Segment Open
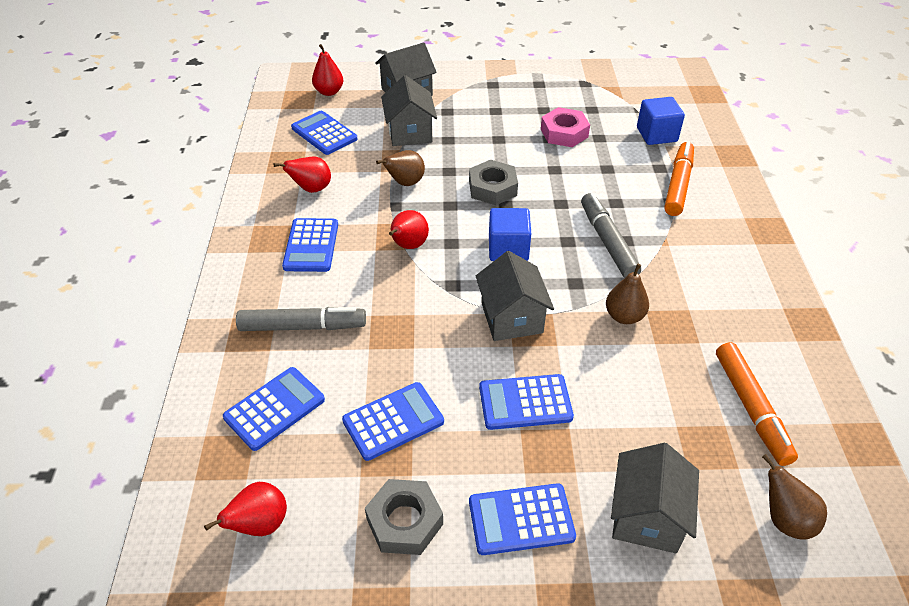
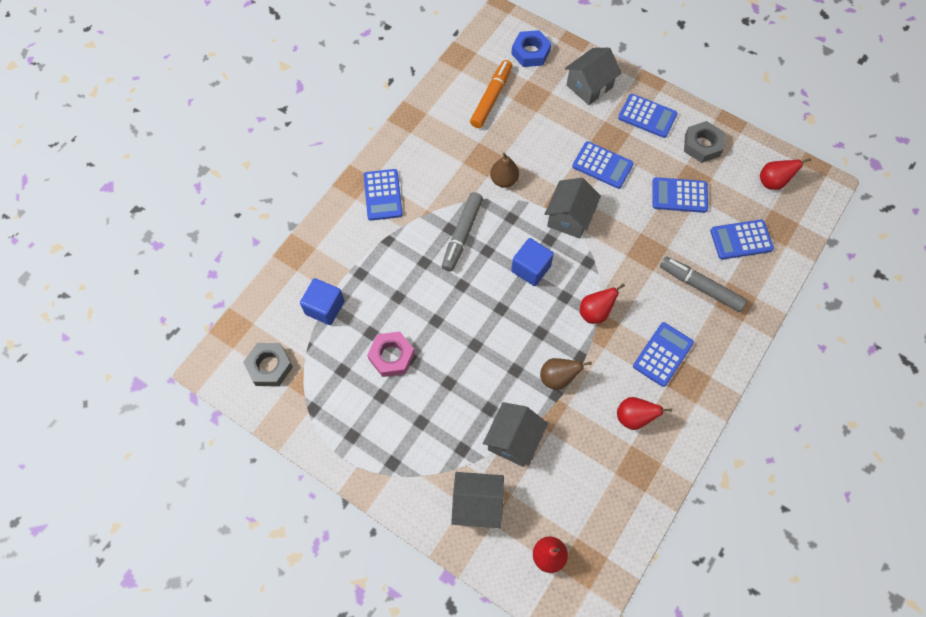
camera: 145 degrees left, 20 degrees up
(324, 133) = (587, 487): blue calculator -> blue calculator (383, 195)
(492, 188) = (497, 330): grey nut -> grey nut (269, 366)
(678, 185) = (365, 251): orange marker -> none
(785, 519) = (530, 52): brown pear -> blue nut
Segment Closed
## WHAT YOU WILL DO:
Where the line containing "(324, 133) = (587, 487): blue" appears in the records above, begin there and print every line through the last, exactly and with nothing else.

## ANSWER BOX:
(324, 133) = (587, 487): blue calculator -> blue calculator (383, 195)
(492, 188) = (497, 330): grey nut -> grey nut (269, 366)
(678, 185) = (365, 251): orange marker -> none
(785, 519) = (530, 52): brown pear -> blue nut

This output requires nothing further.